- **Supplied material**
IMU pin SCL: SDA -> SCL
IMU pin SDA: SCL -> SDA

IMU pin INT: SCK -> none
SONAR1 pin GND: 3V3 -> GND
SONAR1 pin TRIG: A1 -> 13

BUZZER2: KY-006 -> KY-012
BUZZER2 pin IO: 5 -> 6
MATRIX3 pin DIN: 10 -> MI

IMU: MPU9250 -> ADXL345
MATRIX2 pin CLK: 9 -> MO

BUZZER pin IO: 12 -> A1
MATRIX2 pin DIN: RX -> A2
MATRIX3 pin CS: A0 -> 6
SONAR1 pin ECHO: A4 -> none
==
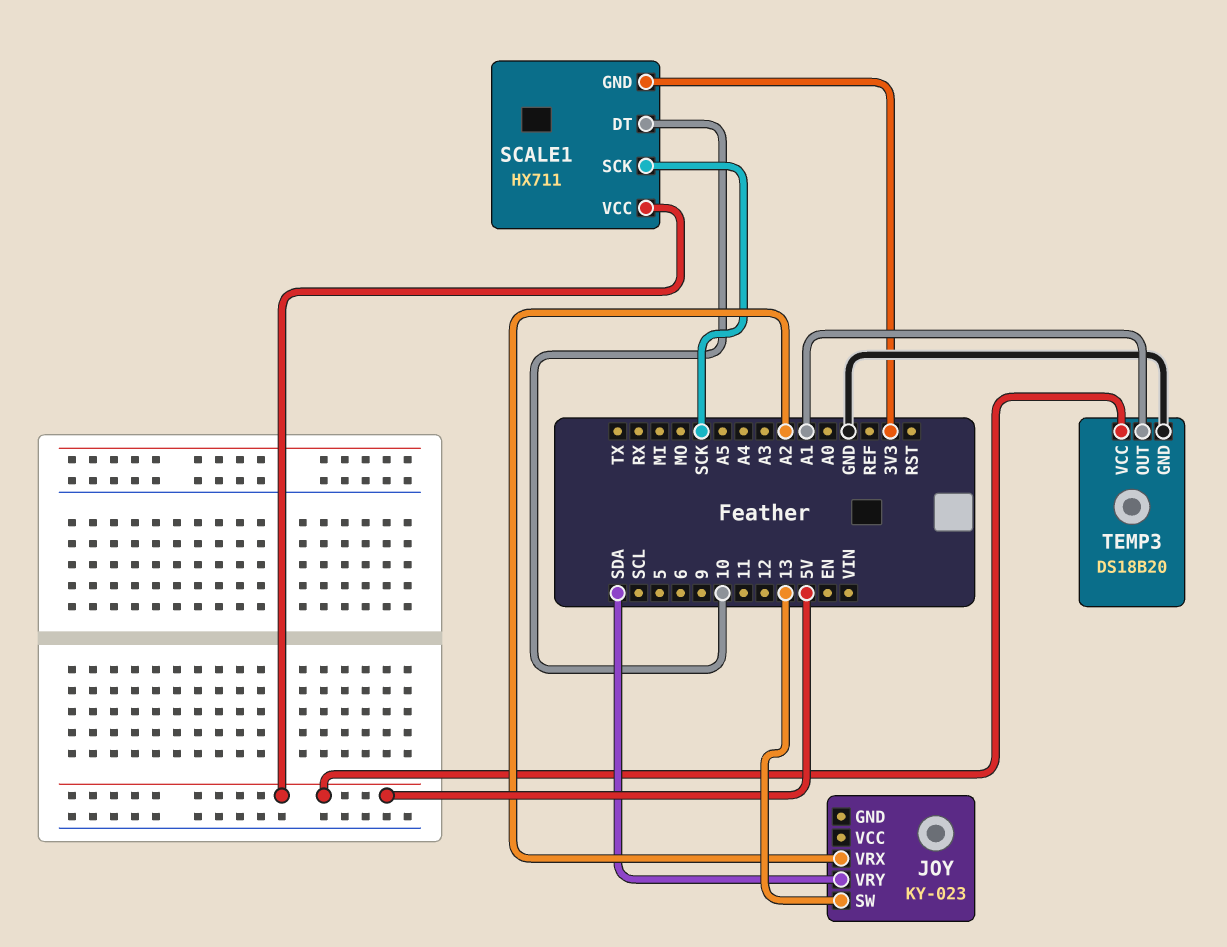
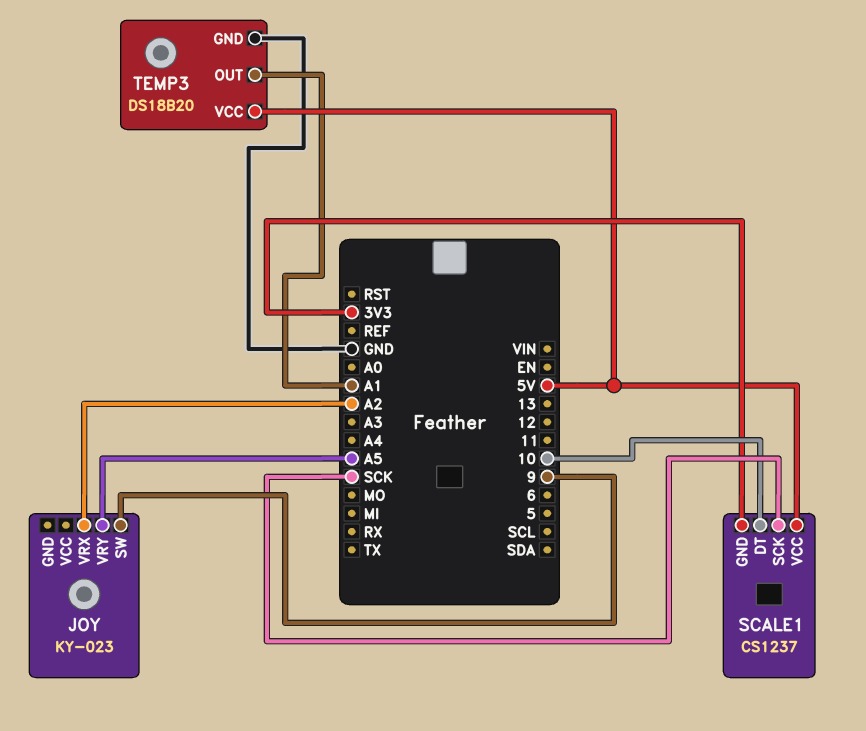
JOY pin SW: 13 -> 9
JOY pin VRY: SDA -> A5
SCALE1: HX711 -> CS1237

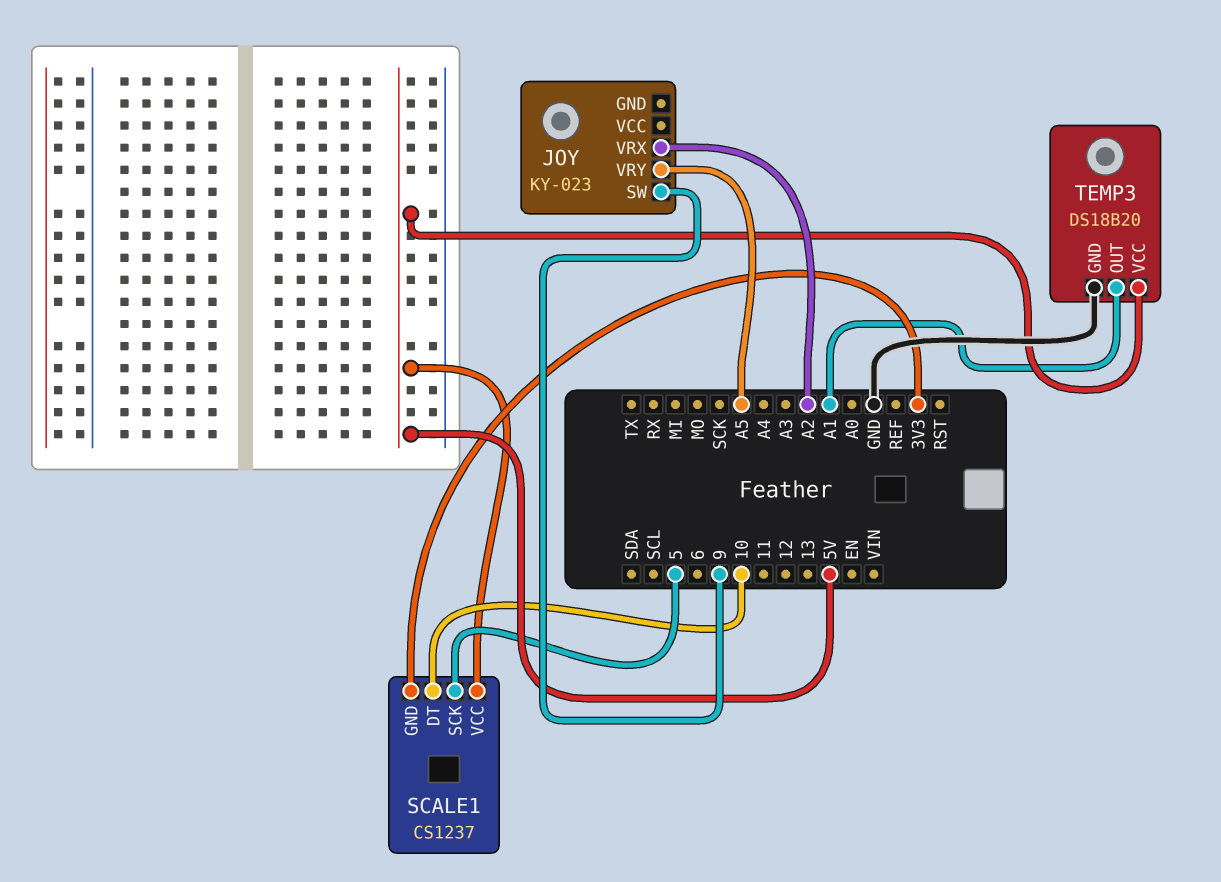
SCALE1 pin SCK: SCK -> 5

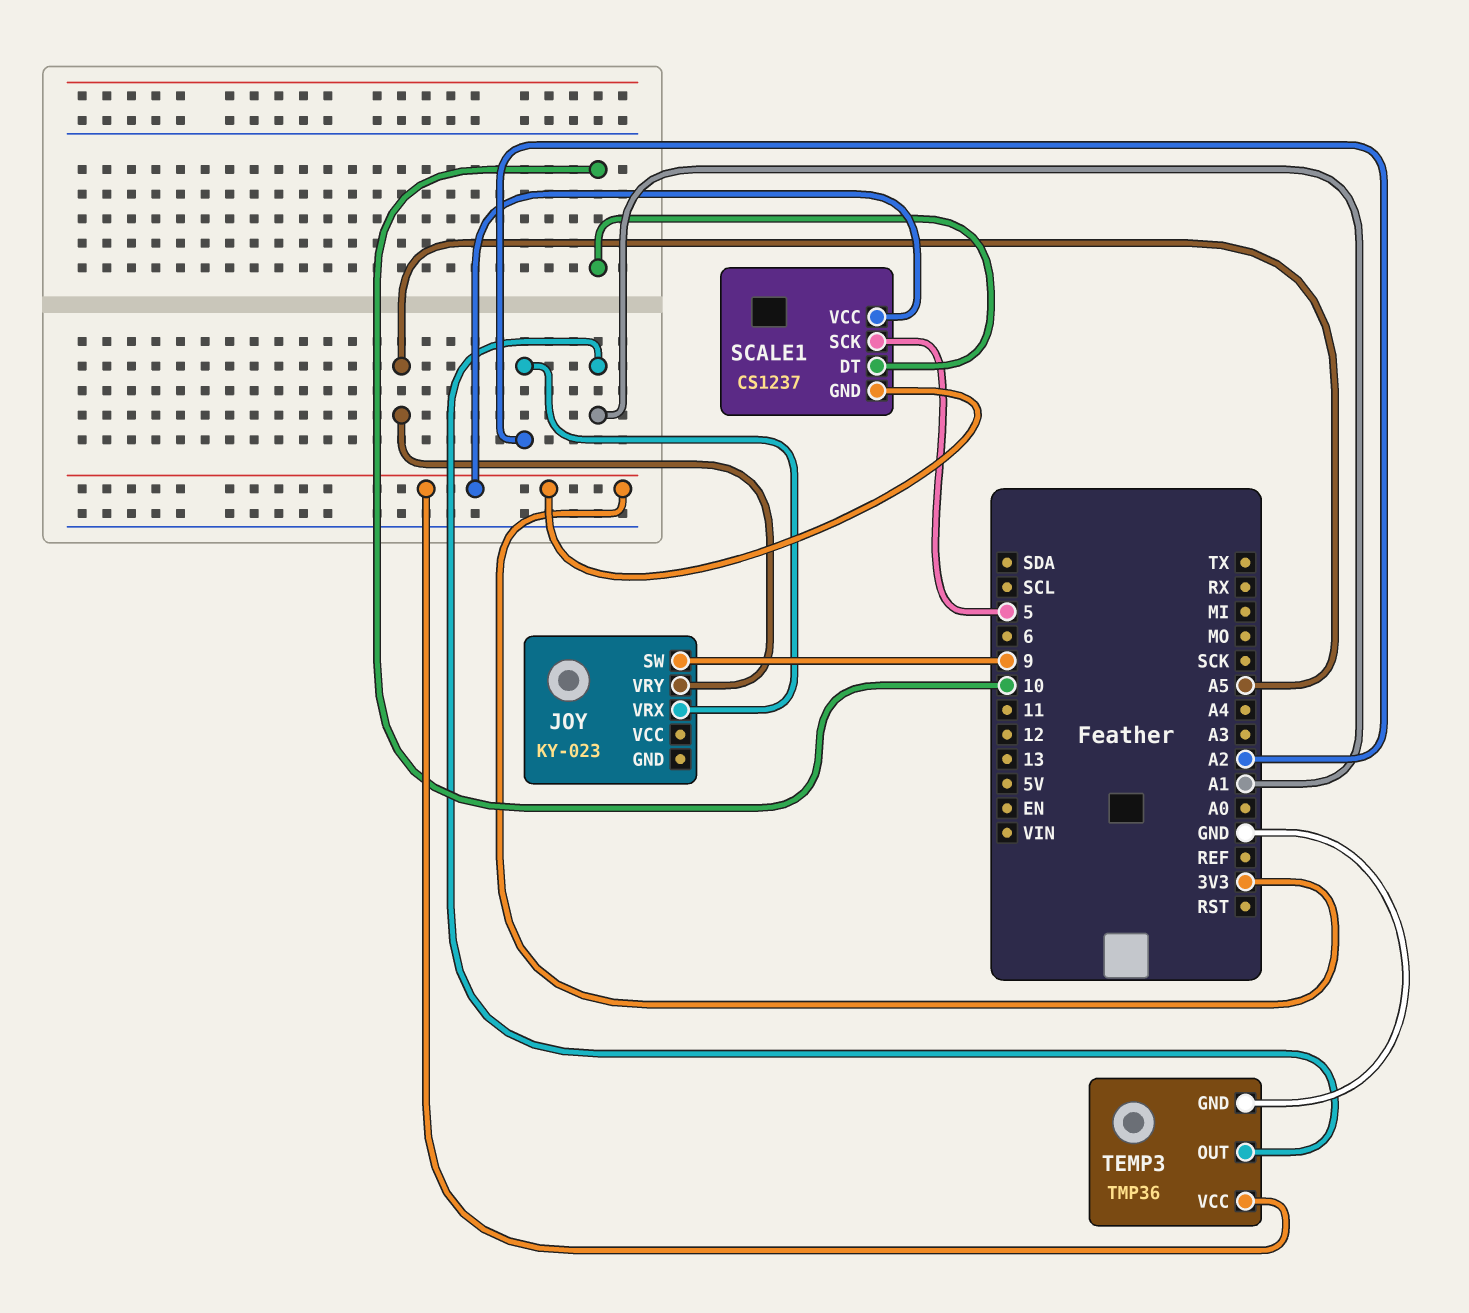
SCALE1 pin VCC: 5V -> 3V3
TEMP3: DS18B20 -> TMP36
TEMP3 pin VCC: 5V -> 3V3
--
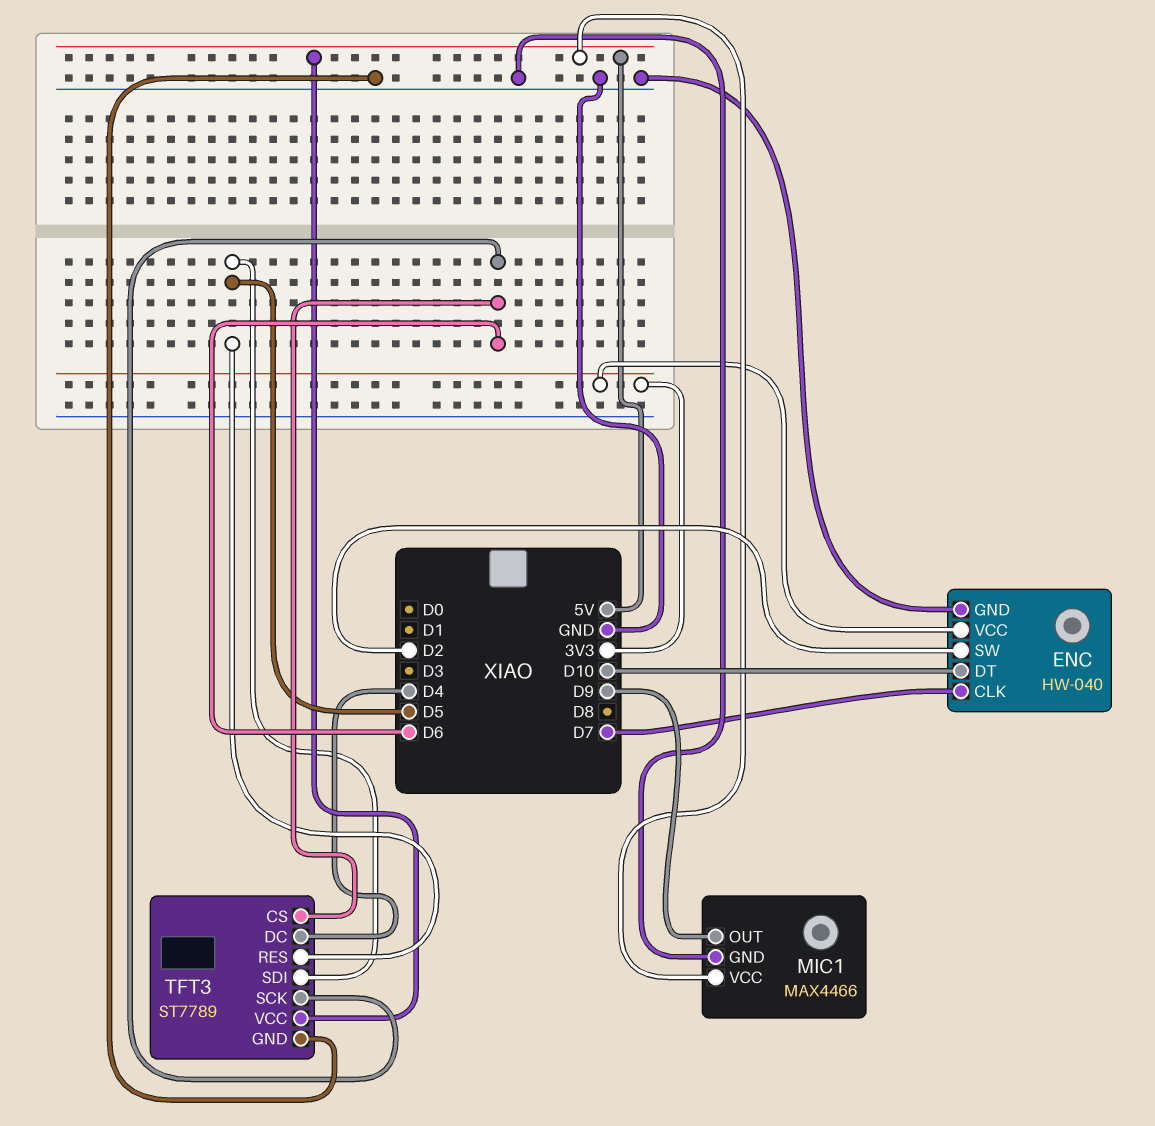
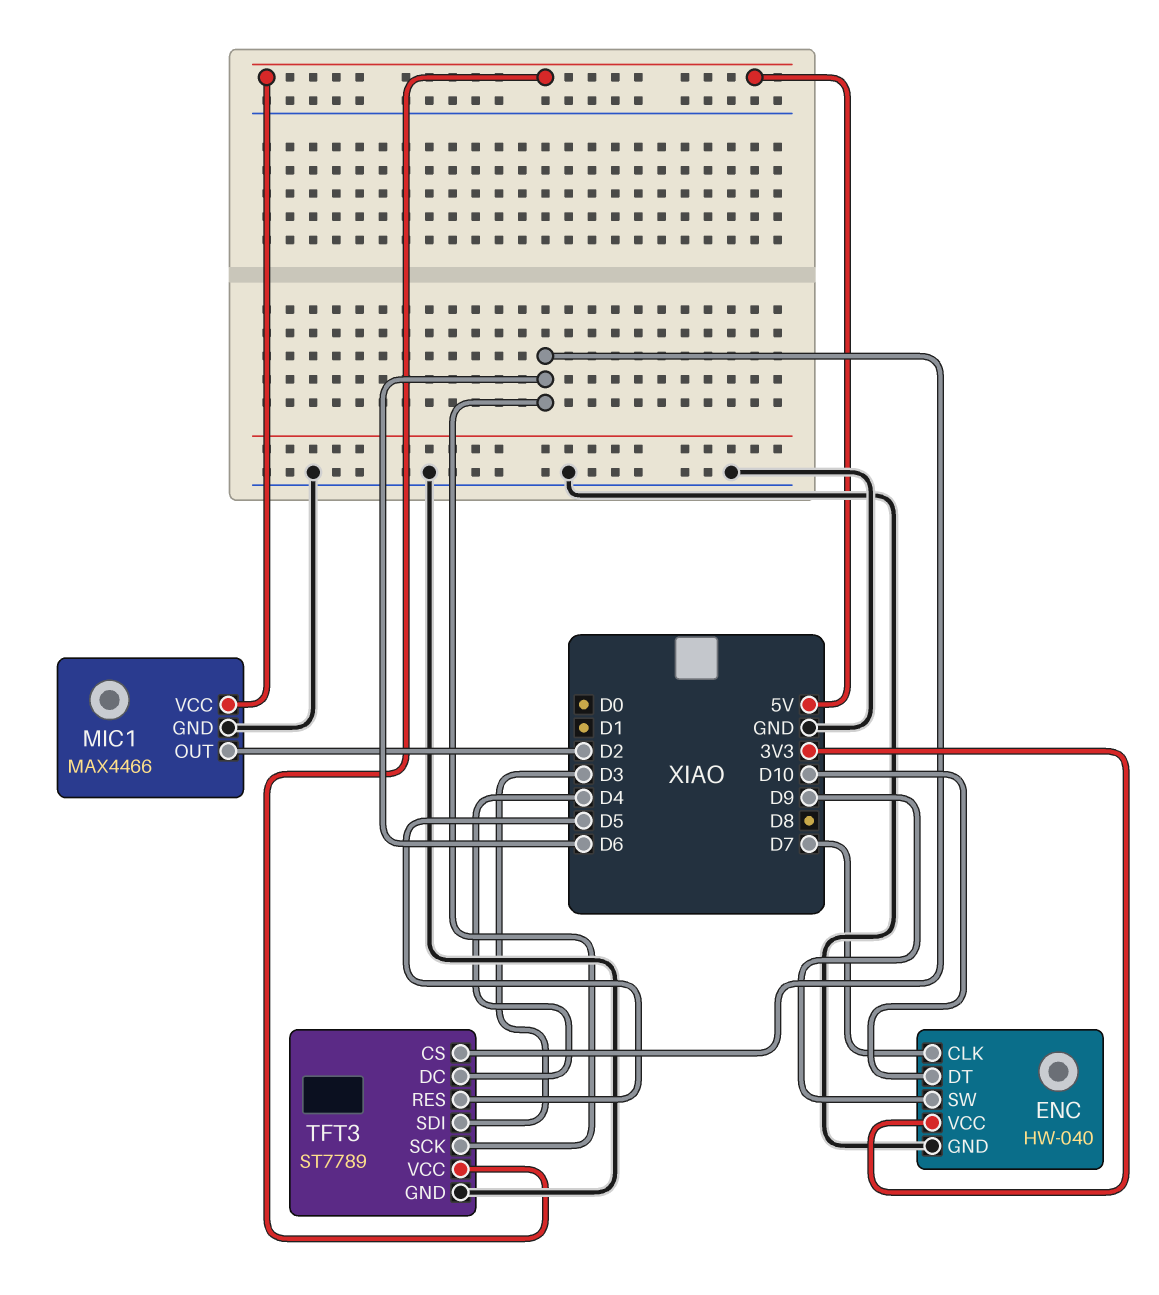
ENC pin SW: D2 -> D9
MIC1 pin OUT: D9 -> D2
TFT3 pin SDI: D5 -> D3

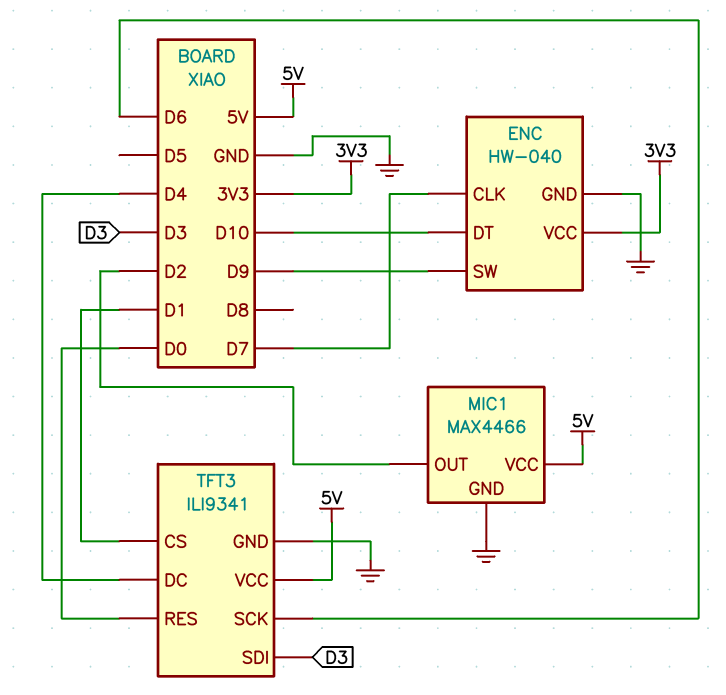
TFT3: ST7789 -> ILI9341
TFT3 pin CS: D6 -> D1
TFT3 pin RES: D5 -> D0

- **About this exercise**
Check each line of the entries for the string "none". Copy the lines that have it.

- **Output for this task**
IMU pin INT: SCK -> none
SONAR1 pin ECHO: A4 -> none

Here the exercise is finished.